**Instructions for the task**
Find the string "pink" in the data, then copy every line where it is found.

**Exercise data**
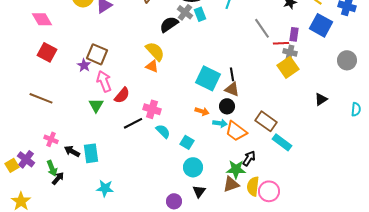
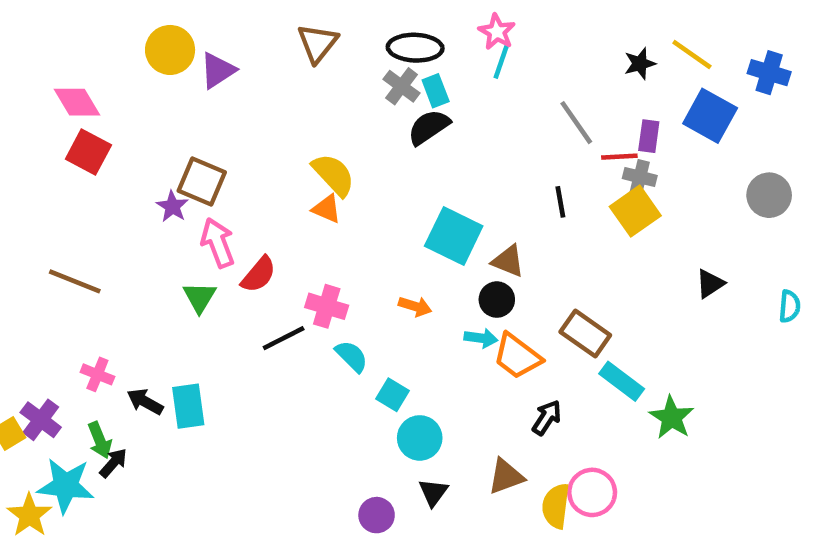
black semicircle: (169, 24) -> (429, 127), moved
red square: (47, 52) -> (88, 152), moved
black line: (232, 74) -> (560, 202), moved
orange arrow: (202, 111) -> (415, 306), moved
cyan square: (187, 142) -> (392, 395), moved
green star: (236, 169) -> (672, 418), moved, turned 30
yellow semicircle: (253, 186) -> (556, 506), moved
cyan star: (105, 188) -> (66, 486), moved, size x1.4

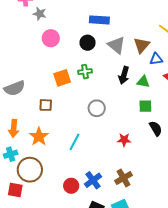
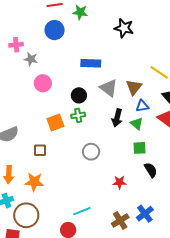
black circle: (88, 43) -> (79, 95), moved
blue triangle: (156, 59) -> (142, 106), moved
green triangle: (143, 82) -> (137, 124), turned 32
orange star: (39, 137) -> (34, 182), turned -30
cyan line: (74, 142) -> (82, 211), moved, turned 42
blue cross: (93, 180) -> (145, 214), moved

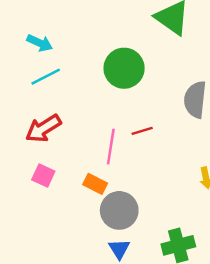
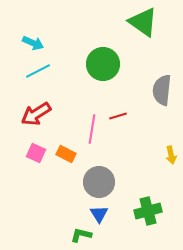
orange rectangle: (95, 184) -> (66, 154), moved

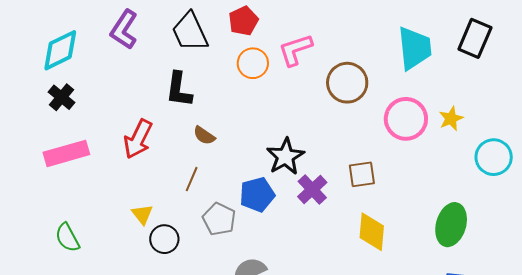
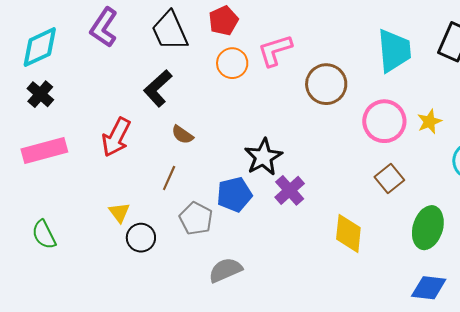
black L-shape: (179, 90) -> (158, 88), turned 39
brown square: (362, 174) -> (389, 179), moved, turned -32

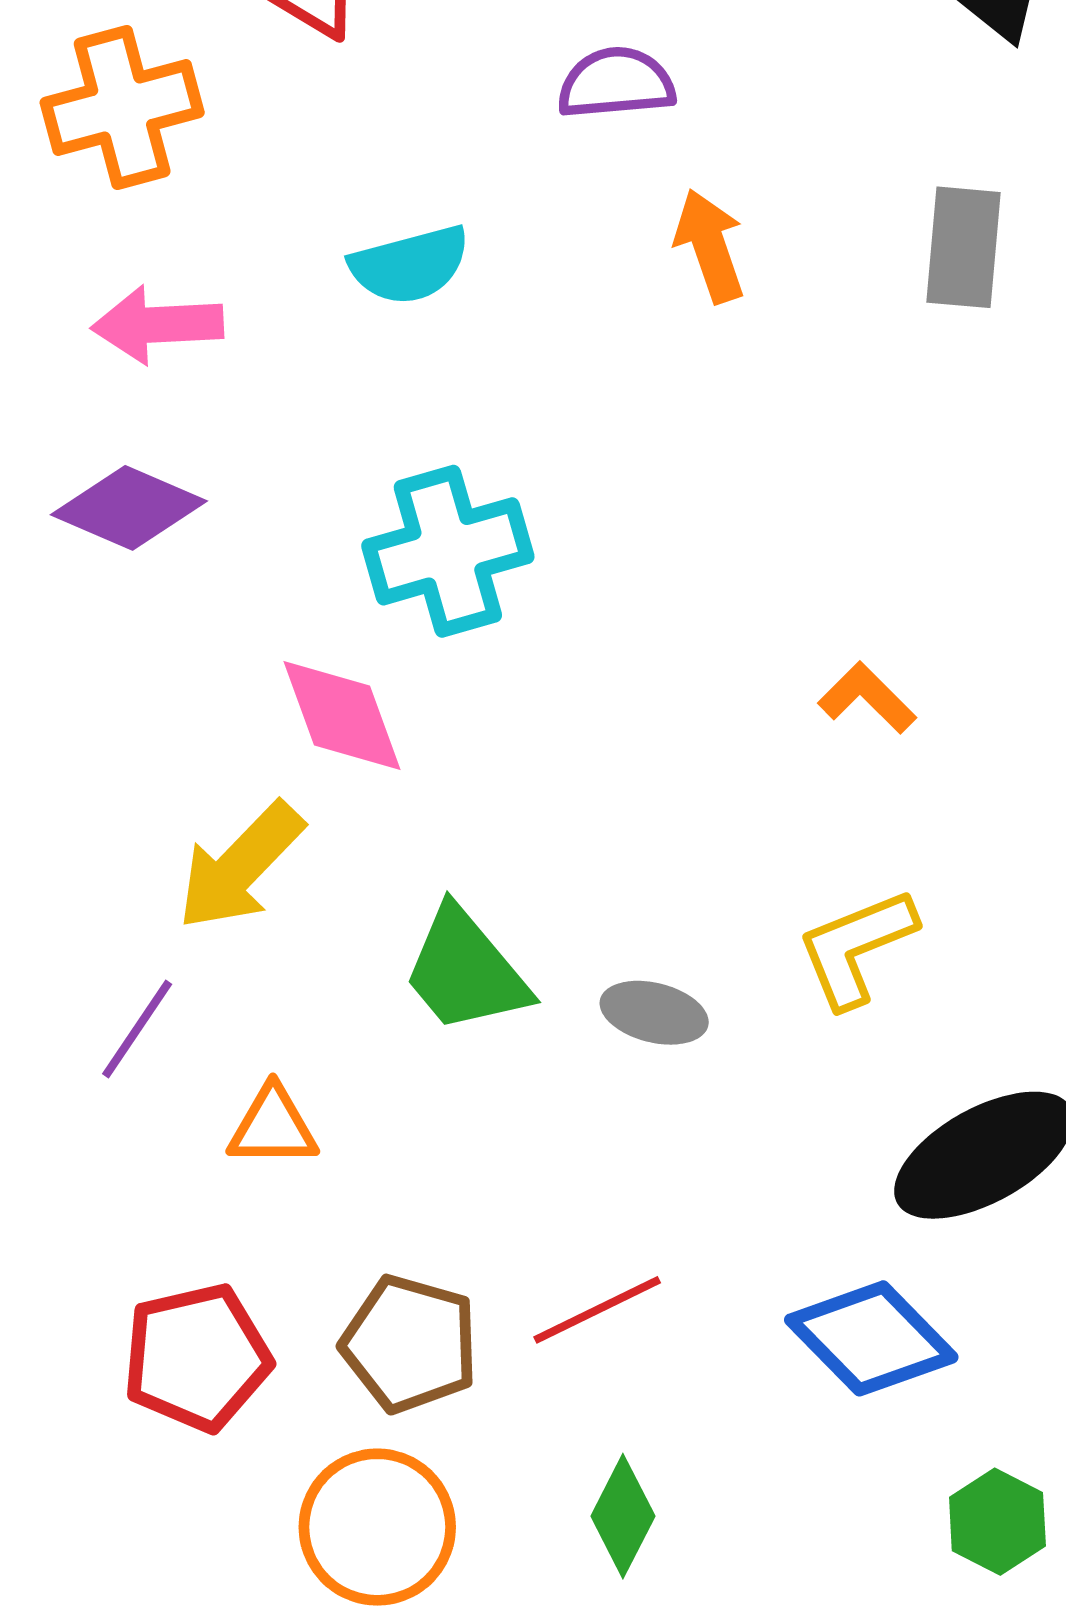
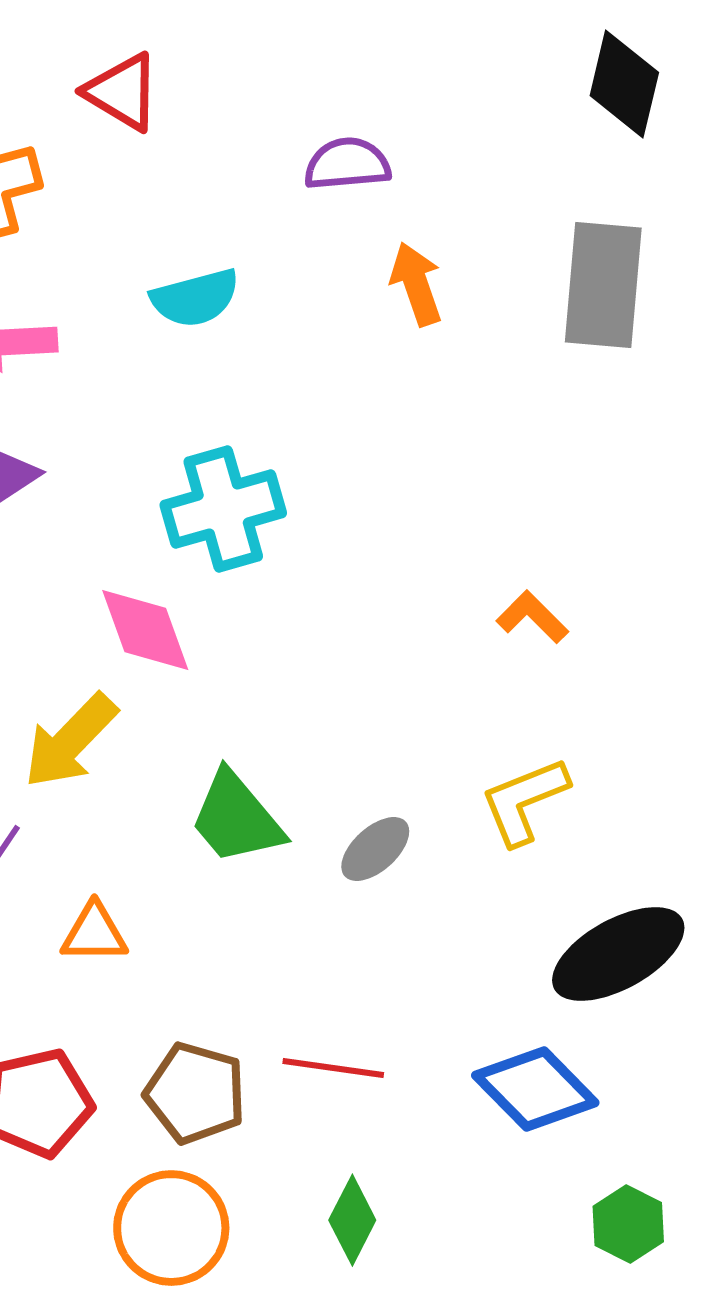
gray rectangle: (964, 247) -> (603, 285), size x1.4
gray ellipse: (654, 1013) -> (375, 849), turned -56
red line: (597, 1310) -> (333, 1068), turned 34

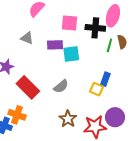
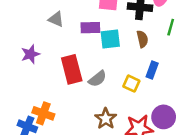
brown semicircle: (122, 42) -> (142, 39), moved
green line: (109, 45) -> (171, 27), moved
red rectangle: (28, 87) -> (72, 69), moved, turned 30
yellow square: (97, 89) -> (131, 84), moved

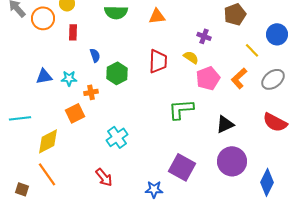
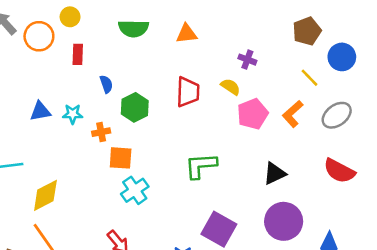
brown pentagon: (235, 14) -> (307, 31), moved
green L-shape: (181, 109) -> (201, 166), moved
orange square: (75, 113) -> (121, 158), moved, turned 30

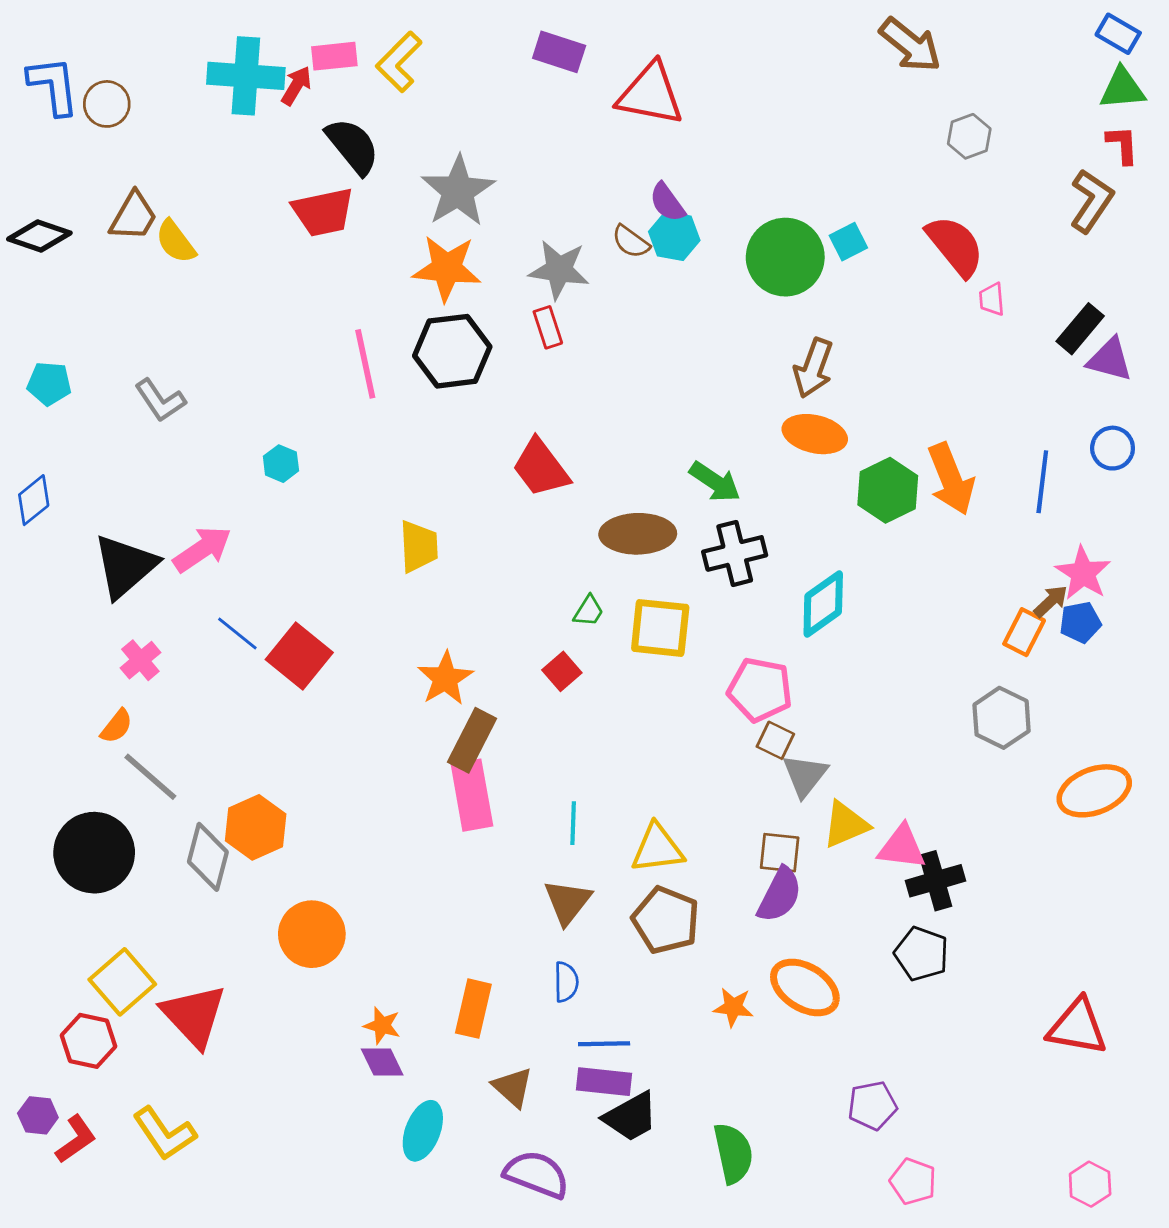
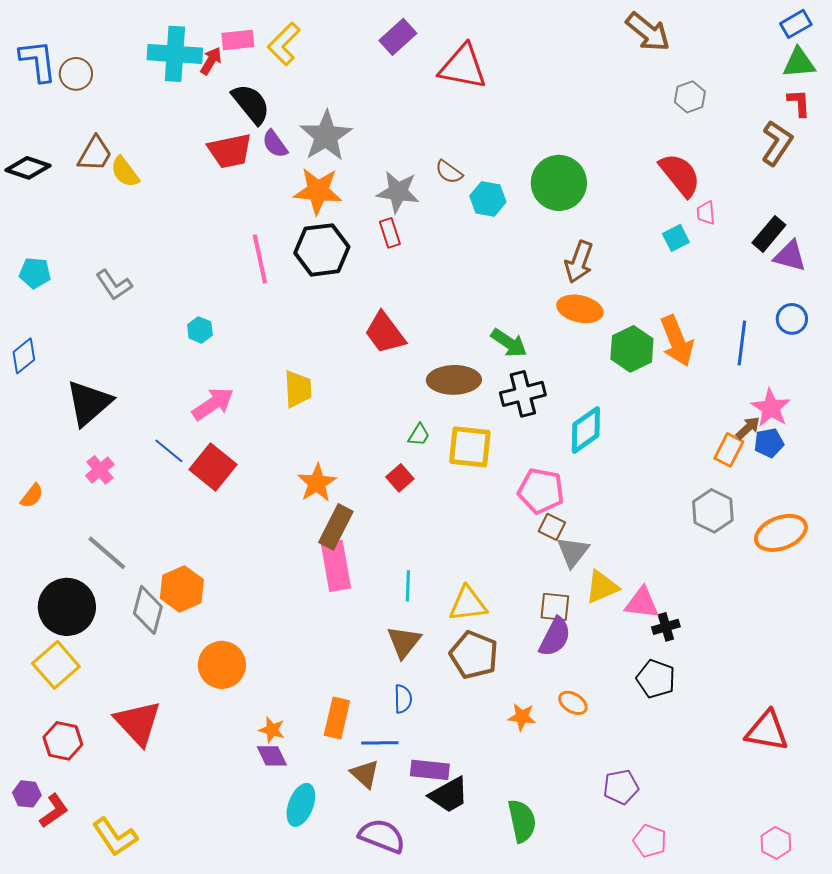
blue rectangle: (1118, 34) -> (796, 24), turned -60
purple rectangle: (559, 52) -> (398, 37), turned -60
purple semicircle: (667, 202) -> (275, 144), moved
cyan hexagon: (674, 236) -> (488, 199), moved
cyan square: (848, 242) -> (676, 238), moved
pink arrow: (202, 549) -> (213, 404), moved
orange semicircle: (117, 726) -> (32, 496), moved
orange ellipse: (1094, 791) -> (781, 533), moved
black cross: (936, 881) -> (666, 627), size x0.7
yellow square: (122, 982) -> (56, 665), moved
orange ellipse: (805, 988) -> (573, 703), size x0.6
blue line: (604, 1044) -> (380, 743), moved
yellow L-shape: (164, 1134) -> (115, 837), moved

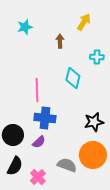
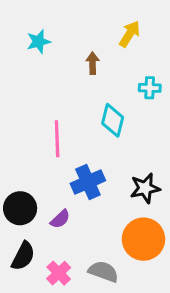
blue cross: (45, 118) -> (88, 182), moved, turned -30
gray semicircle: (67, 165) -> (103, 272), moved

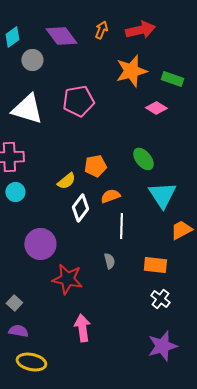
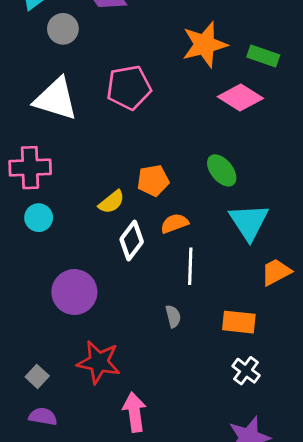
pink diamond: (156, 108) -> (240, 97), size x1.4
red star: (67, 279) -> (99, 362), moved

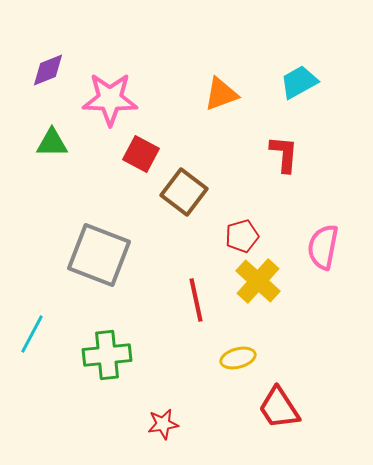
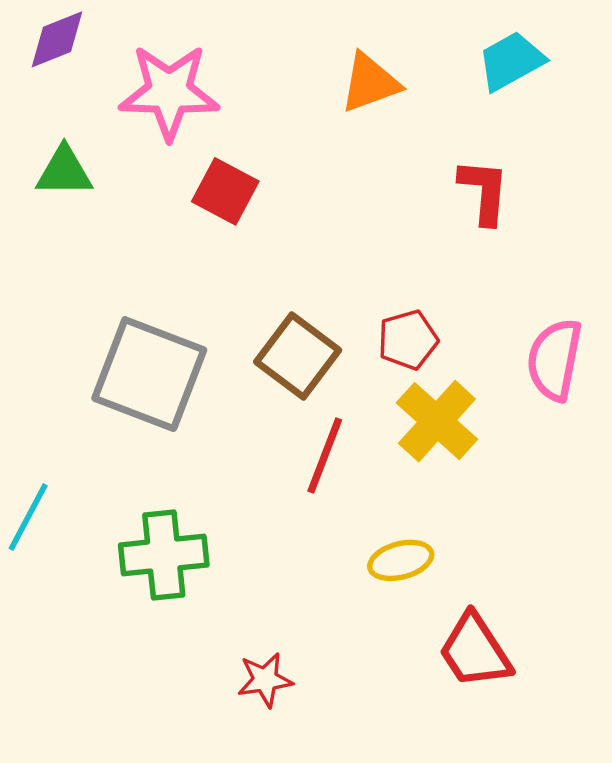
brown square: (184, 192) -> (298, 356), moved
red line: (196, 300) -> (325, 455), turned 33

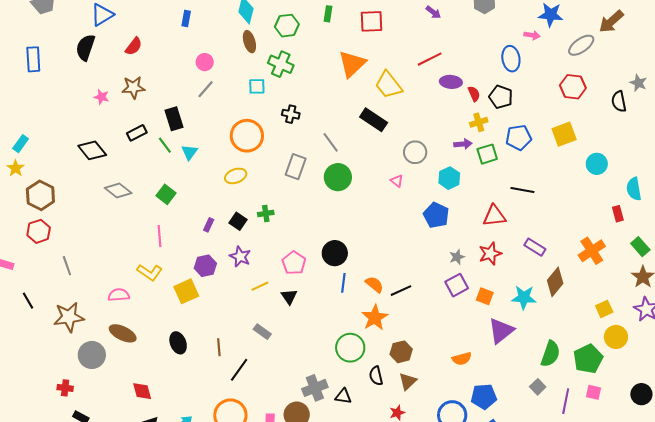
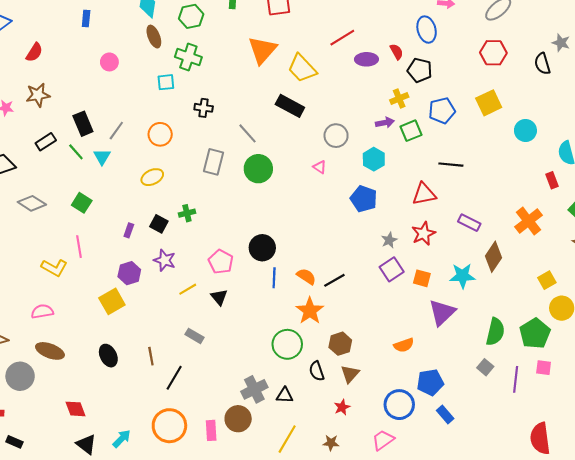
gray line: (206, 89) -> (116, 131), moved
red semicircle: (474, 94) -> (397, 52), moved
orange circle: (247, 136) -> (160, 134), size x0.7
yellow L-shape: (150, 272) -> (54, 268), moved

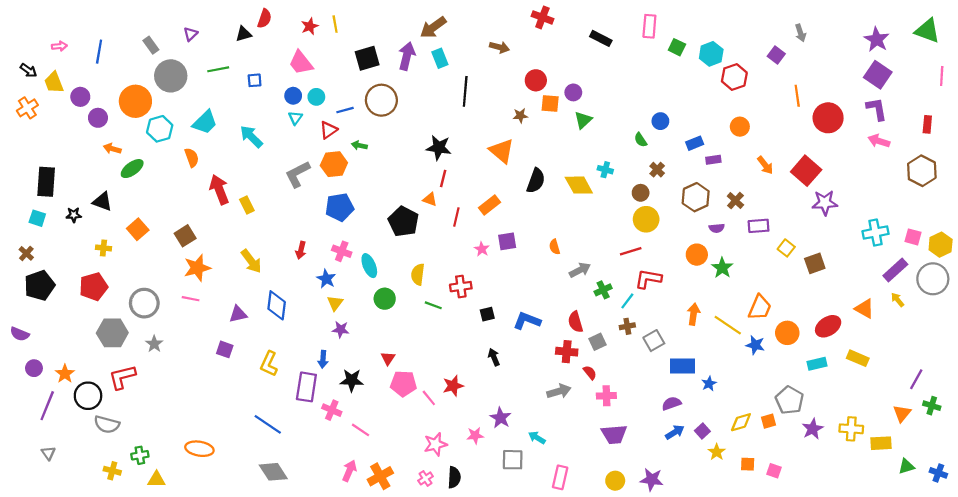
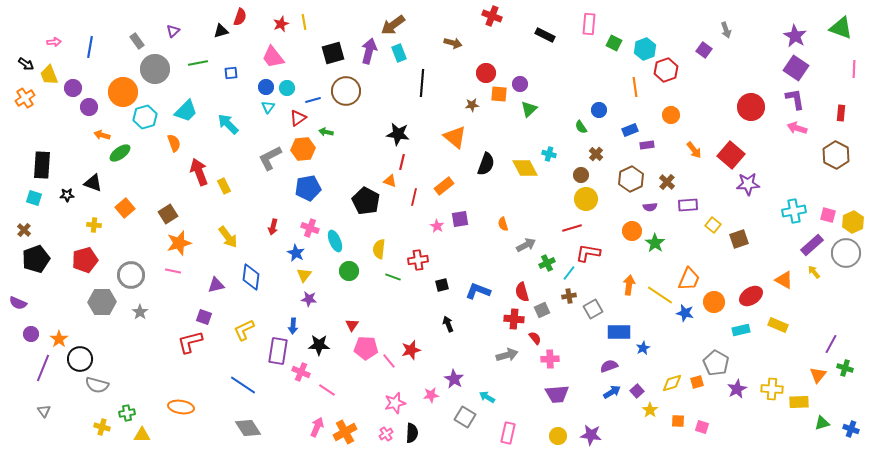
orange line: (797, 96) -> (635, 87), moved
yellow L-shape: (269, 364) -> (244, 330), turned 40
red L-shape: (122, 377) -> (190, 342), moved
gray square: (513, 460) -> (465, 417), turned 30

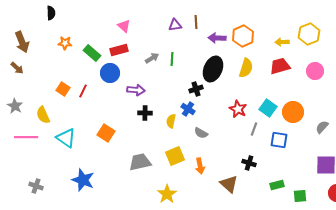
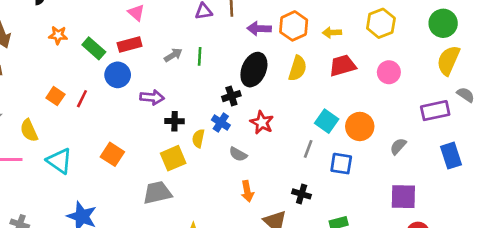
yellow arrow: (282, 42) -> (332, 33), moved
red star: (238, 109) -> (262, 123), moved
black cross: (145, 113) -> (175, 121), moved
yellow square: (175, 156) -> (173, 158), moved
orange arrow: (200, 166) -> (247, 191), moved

**Answer section**
pink arrow: (202, 549) -> (213, 404), moved
pink diamond: (156, 108) -> (240, 97), size x1.4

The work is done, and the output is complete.